REQUIRED WORK —
Restate the entries below word for word, omitting nothing.

(Modification records)
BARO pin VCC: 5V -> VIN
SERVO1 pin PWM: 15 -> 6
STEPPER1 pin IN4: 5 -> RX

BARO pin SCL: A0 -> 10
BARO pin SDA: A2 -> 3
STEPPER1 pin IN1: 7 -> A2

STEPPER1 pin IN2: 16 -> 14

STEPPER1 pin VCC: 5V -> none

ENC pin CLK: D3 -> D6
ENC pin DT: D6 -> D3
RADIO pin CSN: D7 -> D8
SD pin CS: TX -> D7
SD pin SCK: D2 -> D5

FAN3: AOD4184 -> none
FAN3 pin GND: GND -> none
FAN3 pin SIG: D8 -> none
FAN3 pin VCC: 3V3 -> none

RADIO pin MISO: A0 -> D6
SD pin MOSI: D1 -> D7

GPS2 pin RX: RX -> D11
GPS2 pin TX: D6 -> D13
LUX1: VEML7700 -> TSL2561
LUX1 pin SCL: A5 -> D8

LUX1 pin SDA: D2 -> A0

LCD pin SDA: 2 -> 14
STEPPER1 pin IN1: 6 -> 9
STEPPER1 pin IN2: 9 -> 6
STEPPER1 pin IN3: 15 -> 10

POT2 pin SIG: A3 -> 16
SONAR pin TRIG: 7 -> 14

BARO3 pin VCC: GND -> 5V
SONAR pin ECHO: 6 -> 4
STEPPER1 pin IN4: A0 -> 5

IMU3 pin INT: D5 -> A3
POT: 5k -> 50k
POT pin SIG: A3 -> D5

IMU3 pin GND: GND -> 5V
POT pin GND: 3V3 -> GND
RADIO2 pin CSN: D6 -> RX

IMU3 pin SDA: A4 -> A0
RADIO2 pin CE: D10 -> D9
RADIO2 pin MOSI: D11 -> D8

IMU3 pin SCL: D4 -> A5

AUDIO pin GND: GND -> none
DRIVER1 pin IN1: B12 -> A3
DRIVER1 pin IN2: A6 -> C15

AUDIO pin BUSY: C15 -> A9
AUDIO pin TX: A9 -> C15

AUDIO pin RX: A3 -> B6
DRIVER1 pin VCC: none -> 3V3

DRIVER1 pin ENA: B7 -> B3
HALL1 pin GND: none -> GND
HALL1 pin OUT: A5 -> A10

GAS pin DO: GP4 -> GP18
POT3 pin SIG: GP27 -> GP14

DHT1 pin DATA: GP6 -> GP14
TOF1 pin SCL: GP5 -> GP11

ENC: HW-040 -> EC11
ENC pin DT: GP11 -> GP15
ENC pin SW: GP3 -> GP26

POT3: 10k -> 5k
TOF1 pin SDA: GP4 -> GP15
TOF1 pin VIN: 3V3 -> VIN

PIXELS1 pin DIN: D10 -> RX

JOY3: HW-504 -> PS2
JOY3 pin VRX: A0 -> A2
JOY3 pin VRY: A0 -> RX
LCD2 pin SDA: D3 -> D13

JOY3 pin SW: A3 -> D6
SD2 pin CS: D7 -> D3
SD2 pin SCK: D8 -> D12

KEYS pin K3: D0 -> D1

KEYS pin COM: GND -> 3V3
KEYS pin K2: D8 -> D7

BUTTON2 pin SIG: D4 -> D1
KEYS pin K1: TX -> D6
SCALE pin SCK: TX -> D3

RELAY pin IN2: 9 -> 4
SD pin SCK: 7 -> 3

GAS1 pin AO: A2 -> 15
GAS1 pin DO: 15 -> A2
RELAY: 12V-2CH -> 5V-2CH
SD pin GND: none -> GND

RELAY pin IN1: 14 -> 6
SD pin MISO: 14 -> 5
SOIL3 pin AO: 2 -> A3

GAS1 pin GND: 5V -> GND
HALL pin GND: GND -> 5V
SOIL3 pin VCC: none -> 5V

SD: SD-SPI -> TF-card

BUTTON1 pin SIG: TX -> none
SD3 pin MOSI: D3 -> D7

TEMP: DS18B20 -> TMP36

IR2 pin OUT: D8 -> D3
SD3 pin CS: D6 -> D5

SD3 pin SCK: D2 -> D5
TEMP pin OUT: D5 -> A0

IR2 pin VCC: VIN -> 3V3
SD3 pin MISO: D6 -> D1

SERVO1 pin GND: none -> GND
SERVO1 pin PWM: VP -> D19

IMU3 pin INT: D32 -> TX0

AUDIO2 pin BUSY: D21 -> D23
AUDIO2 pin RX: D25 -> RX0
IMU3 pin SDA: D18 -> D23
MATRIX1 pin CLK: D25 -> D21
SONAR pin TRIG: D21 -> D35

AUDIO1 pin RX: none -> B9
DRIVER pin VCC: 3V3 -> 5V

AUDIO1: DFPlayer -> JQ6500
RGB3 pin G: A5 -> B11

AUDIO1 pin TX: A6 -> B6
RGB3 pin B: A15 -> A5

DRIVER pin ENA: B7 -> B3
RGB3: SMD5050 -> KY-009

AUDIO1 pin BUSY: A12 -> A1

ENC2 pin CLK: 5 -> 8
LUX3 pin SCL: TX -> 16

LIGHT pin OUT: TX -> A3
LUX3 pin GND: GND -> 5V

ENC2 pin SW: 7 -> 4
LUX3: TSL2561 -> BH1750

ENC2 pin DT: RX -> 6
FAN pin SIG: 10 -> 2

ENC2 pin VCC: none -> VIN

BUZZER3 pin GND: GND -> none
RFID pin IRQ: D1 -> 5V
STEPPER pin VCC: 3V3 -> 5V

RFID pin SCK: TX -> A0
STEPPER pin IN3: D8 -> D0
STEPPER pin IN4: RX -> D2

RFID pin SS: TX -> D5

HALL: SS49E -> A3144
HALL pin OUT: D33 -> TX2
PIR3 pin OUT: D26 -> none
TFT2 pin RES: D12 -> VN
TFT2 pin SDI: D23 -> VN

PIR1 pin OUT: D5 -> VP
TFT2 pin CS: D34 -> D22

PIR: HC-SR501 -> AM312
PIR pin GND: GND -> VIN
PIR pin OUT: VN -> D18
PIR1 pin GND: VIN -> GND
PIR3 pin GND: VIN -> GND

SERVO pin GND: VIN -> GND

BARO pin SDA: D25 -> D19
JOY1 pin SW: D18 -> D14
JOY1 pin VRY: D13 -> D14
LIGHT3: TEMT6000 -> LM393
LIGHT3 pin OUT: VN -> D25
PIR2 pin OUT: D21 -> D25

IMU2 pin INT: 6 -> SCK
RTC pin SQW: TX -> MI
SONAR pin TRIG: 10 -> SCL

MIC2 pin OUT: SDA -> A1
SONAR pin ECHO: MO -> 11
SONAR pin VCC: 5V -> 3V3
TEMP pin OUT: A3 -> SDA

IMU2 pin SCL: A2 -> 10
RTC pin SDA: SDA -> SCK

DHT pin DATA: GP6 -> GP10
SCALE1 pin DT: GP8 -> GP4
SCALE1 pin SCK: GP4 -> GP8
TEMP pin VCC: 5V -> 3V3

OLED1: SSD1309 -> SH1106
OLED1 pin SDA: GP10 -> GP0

THE COMPLETED TASK —
BARO pin VCC: 5V -> VIN
SERVO1 pin PWM: 15 -> 6
STEPPER1 pin IN4: 5 -> RX

BARO pin SCL: A0 -> 10
BARO pin SDA: A2 -> 3
STEPPER1 pin IN1: 7 -> A2

STEPPER1 pin IN2: 16 -> 14

STEPPER1 pin VCC: 5V -> none

ENC pin CLK: D3 -> D6
ENC pin DT: D6 -> D3
RADIO pin CSN: D7 -> D8
SD pin CS: TX -> D7
SD pin SCK: D2 -> D5

FAN3: AOD4184 -> none
FAN3 pin GND: GND -> none
FAN3 pin SIG: D8 -> none
FAN3 pin VCC: 3V3 -> none

RADIO pin MISO: A0 -> D6
SD pin MOSI: D1 -> D7

GPS2 pin RX: RX -> D11
GPS2 pin TX: D6 -> D13
LUX1: VEML7700 -> TSL2561
LUX1 pin SCL: A5 -> D8

LUX1 pin SDA: D2 -> A0

LCD pin SDA: 2 -> 14
STEPPER1 pin IN1: 6 -> 9
STEPPER1 pin IN2: 9 -> 6
STEPPER1 pin IN3: 15 -> 10

POT2 pin SIG: A3 -> 16
SONAR pin TRIG: 7 -> 14

BARO3 pin VCC: GND -> 5V
SONAR pin ECHO: 6 -> 4
STEPPER1 pin IN4: A0 -> 5

IMU3 pin INT: D5 -> A3
POT: 5k -> 50k
POT pin SIG: A3 -> D5

IMU3 pin GND: GND -> 5V
POT pin GND: 3V3 -> GND
RADIO2 pin CSN: D6 -> RX

IMU3 pin SDA: A4 -> A0
RADIO2 pin CE: D10 -> D9
RADIO2 pin MOSI: D11 -> D8

IMU3 pin SCL: D4 -> A5

AUDIO pin GND: GND -> none
DRIVER1 pin IN1: B12 -> A3
DRIVER1 pin IN2: A6 -> C15

AUDIO pin BUSY: C15 -> A9
AUDIO pin TX: A9 -> C15

AUDIO pin RX: A3 -> B6
DRIVER1 pin VCC: none -> 3V3

DRIVER1 pin ENA: B7 -> B3
HALL1 pin GND: none -> GND
HALL1 pin OUT: A5 -> A10

GAS pin DO: GP4 -> GP18
POT3 pin SIG: GP27 -> GP14

DHT1 pin DATA: GP6 -> GP14
TOF1 pin SCL: GP5 -> GP11

ENC: HW-040 -> EC11
ENC pin DT: GP11 -> GP15
ENC pin SW: GP3 -> GP26

POT3: 10k -> 5k
TOF1 pin SDA: GP4 -> GP15
TOF1 pin VIN: 3V3 -> VIN

PIXELS1 pin DIN: D10 -> RX

JOY3: HW-504 -> PS2
JOY3 pin VRX: A0 -> A2
JOY3 pin VRY: A0 -> RX
LCD2 pin SDA: D3 -> D13

JOY3 pin SW: A3 -> D6
SD2 pin CS: D7 -> D3
SD2 pin SCK: D8 -> D12

KEYS pin K3: D0 -> D1

KEYS pin COM: GND -> 3V3
KEYS pin K2: D8 -> D7

BUTTON2 pin SIG: D4 -> D1
KEYS pin K1: TX -> D6
SCALE pin SCK: TX -> D3

RELAY pin IN2: 9 -> 4
SD pin SCK: 7 -> 3

GAS1 pin AO: A2 -> 15
GAS1 pin DO: 15 -> A2
RELAY: 12V-2CH -> 5V-2CH
SD pin GND: none -> GND

RELAY pin IN1: 14 -> 6
SD pin MISO: 14 -> 5
SOIL3 pin AO: 2 -> A3

GAS1 pin GND: 5V -> GND
HALL pin GND: GND -> 5V
SOIL3 pin VCC: none -> 5V

SD: SD-SPI -> TF-card

BUTTON1 pin SIG: TX -> none
SD3 pin MOSI: D3 -> D7

TEMP: DS18B20 -> TMP36

IR2 pin OUT: D8 -> D3
SD3 pin CS: D6 -> D5

SD3 pin SCK: D2 -> D5
TEMP pin OUT: D5 -> A0

IR2 pin VCC: VIN -> 3V3
SD3 pin MISO: D6 -> D1

SERVO1 pin GND: none -> GND
SERVO1 pin PWM: VP -> D19

IMU3 pin INT: D32 -> TX0

AUDIO2 pin BUSY: D21 -> D23
AUDIO2 pin RX: D25 -> RX0
IMU3 pin SDA: D18 -> D23
MATRIX1 pin CLK: D25 -> D21
SONAR pin TRIG: D21 -> D35

AUDIO1 pin RX: none -> B9
DRIVER pin VCC: 3V3 -> 5V

AUDIO1: DFPlayer -> JQ6500
RGB3 pin G: A5 -> B11

AUDIO1 pin TX: A6 -> B6
RGB3 pin B: A15 -> A5

DRIVER pin ENA: B7 -> B3
RGB3: SMD5050 -> KY-009

AUDIO1 pin BUSY: A12 -> A1

ENC2 pin CLK: 5 -> 8
LUX3 pin SCL: TX -> 16

LIGHT pin OUT: TX -> A3
LUX3 pin GND: GND -> 5V

ENC2 pin SW: 7 -> 4
LUX3: TSL2561 -> BH1750

ENC2 pin DT: RX -> 6
FAN pin SIG: 10 -> 2

ENC2 pin VCC: none -> VIN

BUZZER3 pin GND: GND -> none
RFID pin IRQ: D1 -> 5V
STEPPER pin VCC: 3V3 -> 5V

RFID pin SCK: TX -> A0
STEPPER pin IN3: D8 -> D0
STEPPER pin IN4: RX -> D2

RFID pin SS: TX -> D5

HALL: SS49E -> A3144
HALL pin OUT: D33 -> TX2
PIR3 pin OUT: D26 -> none
TFT2 pin RES: D12 -> VN
TFT2 pin SDI: D23 -> VN

PIR1 pin OUT: D5 -> VP
TFT2 pin CS: D34 -> D22

PIR: HC-SR501 -> AM312
PIR pin GND: GND -> VIN
PIR pin OUT: VN -> D18
PIR1 pin GND: VIN -> GND
PIR3 pin GND: VIN -> GND

SERVO pin GND: VIN -> GND

BARO pin SDA: D25 -> D19
JOY1 pin SW: D18 -> D14
JOY1 pin VRY: D13 -> D14
LIGHT3: TEMT6000 -> LM393
LIGHT3 pin OUT: VN -> D25
PIR2 pin OUT: D21 -> D25

IMU2 pin INT: 6 -> SCK
RTC pin SQW: TX -> MI
SONAR pin TRIG: 10 -> SCL

MIC2 pin OUT: SDA -> A1
SONAR pin ECHO: MO -> 11
SONAR pin VCC: 5V -> 3V3
TEMP pin OUT: A3 -> SDA

IMU2 pin SCL: A2 -> 10
RTC pin SDA: SDA -> SCK

DHT pin DATA: GP6 -> GP10
SCALE1 pin DT: GP8 -> GP4
SCALE1 pin SCK: GP4 -> GP8
TEMP pin VCC: 5V -> 3V3

OLED1: SSD1309 -> SH1106
OLED1 pin SDA: GP10 -> GP0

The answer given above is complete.